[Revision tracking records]
%%

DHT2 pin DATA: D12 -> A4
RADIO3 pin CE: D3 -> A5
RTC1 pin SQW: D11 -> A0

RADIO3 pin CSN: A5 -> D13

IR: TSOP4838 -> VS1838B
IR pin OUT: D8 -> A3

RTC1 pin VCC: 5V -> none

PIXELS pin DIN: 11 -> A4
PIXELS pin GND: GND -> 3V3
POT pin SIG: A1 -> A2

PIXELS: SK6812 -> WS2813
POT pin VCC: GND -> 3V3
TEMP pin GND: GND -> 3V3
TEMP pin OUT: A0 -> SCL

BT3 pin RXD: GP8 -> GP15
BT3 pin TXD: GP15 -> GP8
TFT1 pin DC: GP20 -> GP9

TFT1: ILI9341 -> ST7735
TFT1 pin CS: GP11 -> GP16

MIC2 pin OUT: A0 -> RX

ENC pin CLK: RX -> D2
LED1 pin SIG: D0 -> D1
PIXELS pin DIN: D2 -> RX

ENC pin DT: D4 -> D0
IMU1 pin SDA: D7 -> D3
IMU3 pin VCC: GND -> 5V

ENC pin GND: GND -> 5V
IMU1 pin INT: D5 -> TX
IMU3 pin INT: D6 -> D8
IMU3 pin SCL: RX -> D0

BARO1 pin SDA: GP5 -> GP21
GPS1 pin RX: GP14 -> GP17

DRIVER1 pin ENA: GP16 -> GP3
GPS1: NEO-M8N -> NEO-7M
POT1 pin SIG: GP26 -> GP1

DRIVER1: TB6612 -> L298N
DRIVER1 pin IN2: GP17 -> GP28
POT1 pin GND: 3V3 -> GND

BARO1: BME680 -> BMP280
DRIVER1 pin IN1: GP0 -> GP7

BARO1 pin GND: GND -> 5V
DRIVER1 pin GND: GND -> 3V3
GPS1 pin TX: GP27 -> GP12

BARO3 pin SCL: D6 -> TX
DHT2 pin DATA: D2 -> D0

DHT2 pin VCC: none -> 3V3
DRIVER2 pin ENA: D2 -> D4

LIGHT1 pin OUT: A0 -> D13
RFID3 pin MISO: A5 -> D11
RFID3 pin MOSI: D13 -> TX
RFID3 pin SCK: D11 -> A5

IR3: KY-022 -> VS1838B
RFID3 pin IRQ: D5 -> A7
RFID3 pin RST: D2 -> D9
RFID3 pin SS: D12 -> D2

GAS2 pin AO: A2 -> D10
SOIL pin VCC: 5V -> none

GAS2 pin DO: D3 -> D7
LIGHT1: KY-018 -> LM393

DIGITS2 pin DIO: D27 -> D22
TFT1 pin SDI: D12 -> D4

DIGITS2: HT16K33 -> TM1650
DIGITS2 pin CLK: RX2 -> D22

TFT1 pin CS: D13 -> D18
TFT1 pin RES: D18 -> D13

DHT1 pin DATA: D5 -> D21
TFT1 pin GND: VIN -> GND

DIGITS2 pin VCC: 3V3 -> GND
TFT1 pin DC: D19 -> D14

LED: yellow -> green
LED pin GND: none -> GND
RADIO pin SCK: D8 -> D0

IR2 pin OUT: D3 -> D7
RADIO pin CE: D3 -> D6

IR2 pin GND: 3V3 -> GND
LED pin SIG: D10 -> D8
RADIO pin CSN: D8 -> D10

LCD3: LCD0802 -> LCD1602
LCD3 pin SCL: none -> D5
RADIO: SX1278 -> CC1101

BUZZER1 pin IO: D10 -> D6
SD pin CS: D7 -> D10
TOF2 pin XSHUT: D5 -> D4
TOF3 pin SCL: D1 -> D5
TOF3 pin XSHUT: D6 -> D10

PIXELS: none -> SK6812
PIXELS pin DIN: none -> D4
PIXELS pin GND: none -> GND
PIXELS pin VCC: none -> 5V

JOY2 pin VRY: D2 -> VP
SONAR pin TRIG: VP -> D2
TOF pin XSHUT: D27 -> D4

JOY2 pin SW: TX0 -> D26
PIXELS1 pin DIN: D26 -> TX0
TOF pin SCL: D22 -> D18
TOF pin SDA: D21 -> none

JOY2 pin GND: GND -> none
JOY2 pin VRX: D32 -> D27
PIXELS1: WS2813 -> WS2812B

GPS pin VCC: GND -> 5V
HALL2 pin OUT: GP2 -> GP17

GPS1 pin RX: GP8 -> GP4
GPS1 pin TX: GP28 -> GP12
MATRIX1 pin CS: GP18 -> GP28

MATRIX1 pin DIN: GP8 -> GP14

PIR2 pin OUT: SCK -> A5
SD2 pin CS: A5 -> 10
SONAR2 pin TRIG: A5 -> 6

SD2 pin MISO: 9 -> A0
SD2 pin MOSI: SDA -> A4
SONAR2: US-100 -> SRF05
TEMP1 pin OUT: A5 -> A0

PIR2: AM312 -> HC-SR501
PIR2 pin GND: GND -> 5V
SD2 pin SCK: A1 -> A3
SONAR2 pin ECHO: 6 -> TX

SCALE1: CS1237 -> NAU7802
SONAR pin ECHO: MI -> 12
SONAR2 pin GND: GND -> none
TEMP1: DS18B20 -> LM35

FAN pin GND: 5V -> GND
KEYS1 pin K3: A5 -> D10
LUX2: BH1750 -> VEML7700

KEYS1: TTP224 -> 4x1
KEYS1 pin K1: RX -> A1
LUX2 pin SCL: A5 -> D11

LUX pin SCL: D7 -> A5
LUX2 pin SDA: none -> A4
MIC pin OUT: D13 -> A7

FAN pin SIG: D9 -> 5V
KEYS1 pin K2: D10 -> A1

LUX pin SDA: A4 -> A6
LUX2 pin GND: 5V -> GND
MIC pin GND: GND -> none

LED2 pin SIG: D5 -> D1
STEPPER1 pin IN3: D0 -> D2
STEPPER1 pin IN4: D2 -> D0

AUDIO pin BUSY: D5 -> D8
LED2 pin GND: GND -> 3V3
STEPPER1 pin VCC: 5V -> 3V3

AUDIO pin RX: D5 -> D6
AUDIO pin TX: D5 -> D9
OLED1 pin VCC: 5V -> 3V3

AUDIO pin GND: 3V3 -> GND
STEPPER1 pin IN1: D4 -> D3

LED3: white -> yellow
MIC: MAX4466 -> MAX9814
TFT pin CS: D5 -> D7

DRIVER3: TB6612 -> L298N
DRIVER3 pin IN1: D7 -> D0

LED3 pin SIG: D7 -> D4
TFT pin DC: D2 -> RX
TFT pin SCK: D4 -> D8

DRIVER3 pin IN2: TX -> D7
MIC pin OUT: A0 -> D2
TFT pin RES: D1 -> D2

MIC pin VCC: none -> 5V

%%

Brief ->
Copy every record again, keeping each word unchanged.

Reply to the task ->
DHT2 pin DATA: D12 -> A4
RADIO3 pin CE: D3 -> A5
RTC1 pin SQW: D11 -> A0

RADIO3 pin CSN: A5 -> D13

IR: TSOP4838 -> VS1838B
IR pin OUT: D8 -> A3

RTC1 pin VCC: 5V -> none

PIXELS pin DIN: 11 -> A4
PIXELS pin GND: GND -> 3V3
POT pin SIG: A1 -> A2

PIXELS: SK6812 -> WS2813
POT pin VCC: GND -> 3V3
TEMP pin GND: GND -> 3V3
TEMP pin OUT: A0 -> SCL

BT3 pin RXD: GP8 -> GP15
BT3 pin TXD: GP15 -> GP8
TFT1 pin DC: GP20 -> GP9

TFT1: ILI9341 -> ST7735
TFT1 pin CS: GP11 -> GP16

MIC2 pin OUT: A0 -> RX

ENC pin CLK: RX -> D2
LED1 pin SIG: D0 -> D1
PIXELS pin DIN: D2 -> RX

ENC pin DT: D4 -> D0
IMU1 pin SDA: D7 -> D3
IMU3 pin VCC: GND -> 5V

ENC pin GND: GND -> 5V
IMU1 pin INT: D5 -> TX
IMU3 pin INT: D6 -> D8
IMU3 pin SCL: RX -> D0

BARO1 pin SDA: GP5 -> GP21
GPS1 pin RX: GP14 -> GP17

DRIVER1 pin ENA: GP16 -> GP3
GPS1: NEO-M8N -> NEO-7M
POT1 pin SIG: GP26 -> GP1

DRIVER1: TB6612 -> L298N
DRIVER1 pin IN2: GP17 -> GP28
POT1 pin GND: 3V3 -> GND

BARO1: BME680 -> BMP280
DRIVER1 pin IN1: GP0 -> GP7

BARO1 pin GND: GND -> 5V
DRIVER1 pin GND: GND -> 3V3
GPS1 pin TX: GP27 -> GP12

BARO3 pin SCL: D6 -> TX
DHT2 pin DATA: D2 -> D0

DHT2 pin VCC: none -> 3V3
DRIVER2 pin ENA: D2 -> D4

LIGHT1 pin OUT: A0 -> D13
RFID3 pin MISO: A5 -> D11
RFID3 pin MOSI: D13 -> TX
RFID3 pin SCK: D11 -> A5

IR3: KY-022 -> VS1838B
RFID3 pin IRQ: D5 -> A7
RFID3 pin RST: D2 -> D9
RFID3 pin SS: D12 -> D2

GAS2 pin AO: A2 -> D10
SOIL pin VCC: 5V -> none

GAS2 pin DO: D3 -> D7
LIGHT1: KY-018 -> LM393

DIGITS2 pin DIO: D27 -> D22
TFT1 pin SDI: D12 -> D4

DIGITS2: HT16K33 -> TM1650
DIGITS2 pin CLK: RX2 -> D22

TFT1 pin CS: D13 -> D18
TFT1 pin RES: D18 -> D13

DHT1 pin DATA: D5 -> D21
TFT1 pin GND: VIN -> GND

DIGITS2 pin VCC: 3V3 -> GND
TFT1 pin DC: D19 -> D14

LED: yellow -> green
LED pin GND: none -> GND
RADIO pin SCK: D8 -> D0

IR2 pin OUT: D3 -> D7
RADIO pin CE: D3 -> D6

IR2 pin GND: 3V3 -> GND
LED pin SIG: D10 -> D8
RADIO pin CSN: D8 -> D10

LCD3: LCD0802 -> LCD1602
LCD3 pin SCL: none -> D5
RADIO: SX1278 -> CC1101

BUZZER1 pin IO: D10 -> D6
SD pin CS: D7 -> D10
TOF2 pin XSHUT: D5 -> D4
TOF3 pin SCL: D1 -> D5
TOF3 pin XSHUT: D6 -> D10

PIXELS: none -> SK6812
PIXELS pin DIN: none -> D4
PIXELS pin GND: none -> GND
PIXELS pin VCC: none -> 5V

JOY2 pin VRY: D2 -> VP
SONAR pin TRIG: VP -> D2
TOF pin XSHUT: D27 -> D4

JOY2 pin SW: TX0 -> D26
PIXELS1 pin DIN: D26 -> TX0
TOF pin SCL: D22 -> D18
TOF pin SDA: D21 -> none

JOY2 pin GND: GND -> none
JOY2 pin VRX: D32 -> D27
PIXELS1: WS2813 -> WS2812B

GPS pin VCC: GND -> 5V
HALL2 pin OUT: GP2 -> GP17

GPS1 pin RX: GP8 -> GP4
GPS1 pin TX: GP28 -> GP12
MATRIX1 pin CS: GP18 -> GP28

MATRIX1 pin DIN: GP8 -> GP14

PIR2 pin OUT: SCK -> A5
SD2 pin CS: A5 -> 10
SONAR2 pin TRIG: A5 -> 6

SD2 pin MISO: 9 -> A0
SD2 pin MOSI: SDA -> A4
SONAR2: US-100 -> SRF05
TEMP1 pin OUT: A5 -> A0

PIR2: AM312 -> HC-SR501
PIR2 pin GND: GND -> 5V
SD2 pin SCK: A1 -> A3
SONAR2 pin ECHO: 6 -> TX

SCALE1: CS1237 -> NAU7802
SONAR pin ECHO: MI -> 12
SONAR2 pin GND: GND -> none
TEMP1: DS18B20 -> LM35

FAN pin GND: 5V -> GND
KEYS1 pin K3: A5 -> D10
LUX2: BH1750 -> VEML7700

KEYS1: TTP224 -> 4x1
KEYS1 pin K1: RX -> A1
LUX2 pin SCL: A5 -> D11

LUX pin SCL: D7 -> A5
LUX2 pin SDA: none -> A4
MIC pin OUT: D13 -> A7

FAN pin SIG: D9 -> 5V
KEYS1 pin K2: D10 -> A1

LUX pin SDA: A4 -> A6
LUX2 pin GND: 5V -> GND
MIC pin GND: GND -> none

LED2 pin SIG: D5 -> D1
STEPPER1 pin IN3: D0 -> D2
STEPPER1 pin IN4: D2 -> D0

AUDIO pin BUSY: D5 -> D8
LED2 pin GND: GND -> 3V3
STEPPER1 pin VCC: 5V -> 3V3

AUDIO pin RX: D5 -> D6
AUDIO pin TX: D5 -> D9
OLED1 pin VCC: 5V -> 3V3

AUDIO pin GND: 3V3 -> GND
STEPPER1 pin IN1: D4 -> D3

LED3: white -> yellow
MIC: MAX4466 -> MAX9814
TFT pin CS: D5 -> D7

DRIVER3: TB6612 -> L298N
DRIVER3 pin IN1: D7 -> D0

LED3 pin SIG: D7 -> D4
TFT pin DC: D2 -> RX
TFT pin SCK: D4 -> D8

DRIVER3 pin IN2: TX -> D7
MIC pin OUT: A0 -> D2
TFT pin RES: D1 -> D2

MIC pin VCC: none -> 5V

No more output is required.